Exercise aim: From the records below, work out how many lines carry the string "First". Leave out everything but the number.

Data for processing:
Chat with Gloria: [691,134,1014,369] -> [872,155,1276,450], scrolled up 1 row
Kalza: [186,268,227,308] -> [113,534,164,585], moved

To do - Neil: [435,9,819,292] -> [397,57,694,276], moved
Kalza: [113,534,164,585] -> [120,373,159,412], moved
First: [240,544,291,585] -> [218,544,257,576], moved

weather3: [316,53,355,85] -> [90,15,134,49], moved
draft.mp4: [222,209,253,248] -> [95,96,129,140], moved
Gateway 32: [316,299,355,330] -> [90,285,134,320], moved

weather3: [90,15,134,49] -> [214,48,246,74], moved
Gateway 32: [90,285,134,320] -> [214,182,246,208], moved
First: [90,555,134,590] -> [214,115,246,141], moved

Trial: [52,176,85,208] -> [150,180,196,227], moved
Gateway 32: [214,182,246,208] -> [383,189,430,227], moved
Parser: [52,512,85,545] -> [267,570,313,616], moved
---
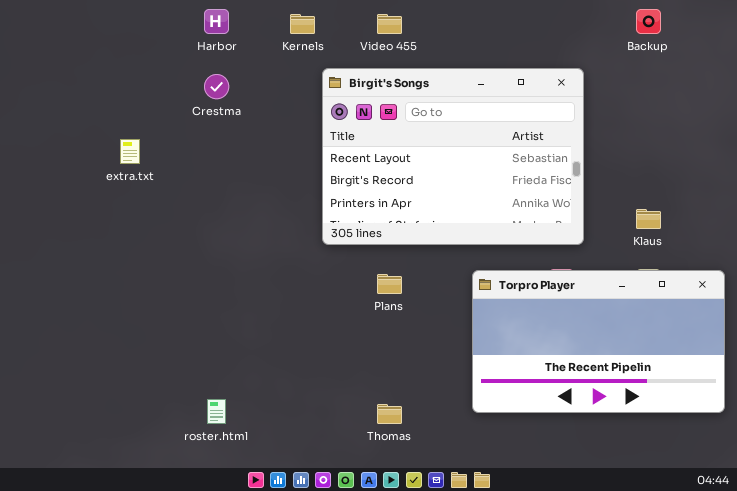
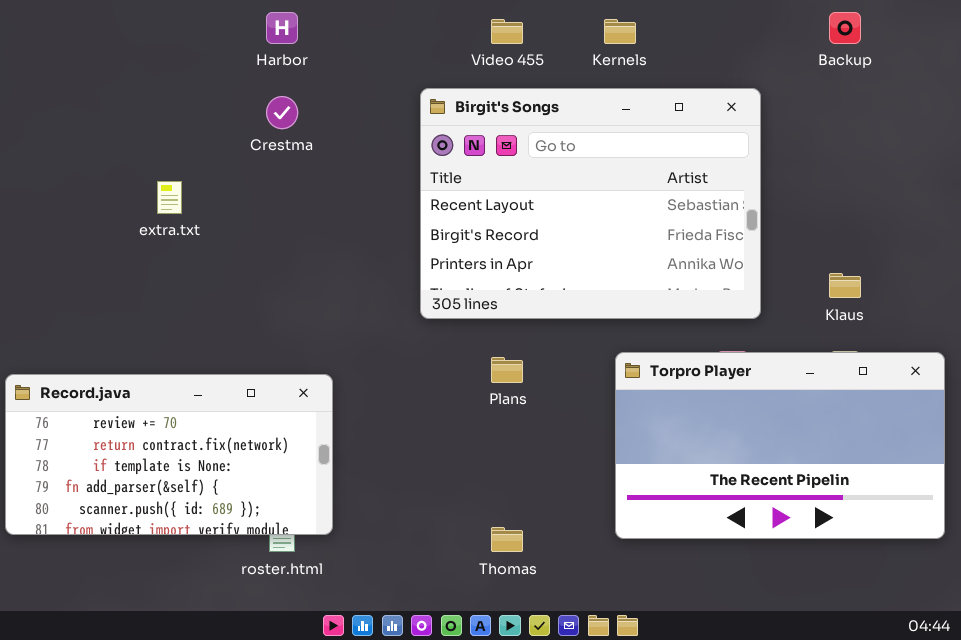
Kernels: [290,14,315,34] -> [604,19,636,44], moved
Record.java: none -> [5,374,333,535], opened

Answer area: 2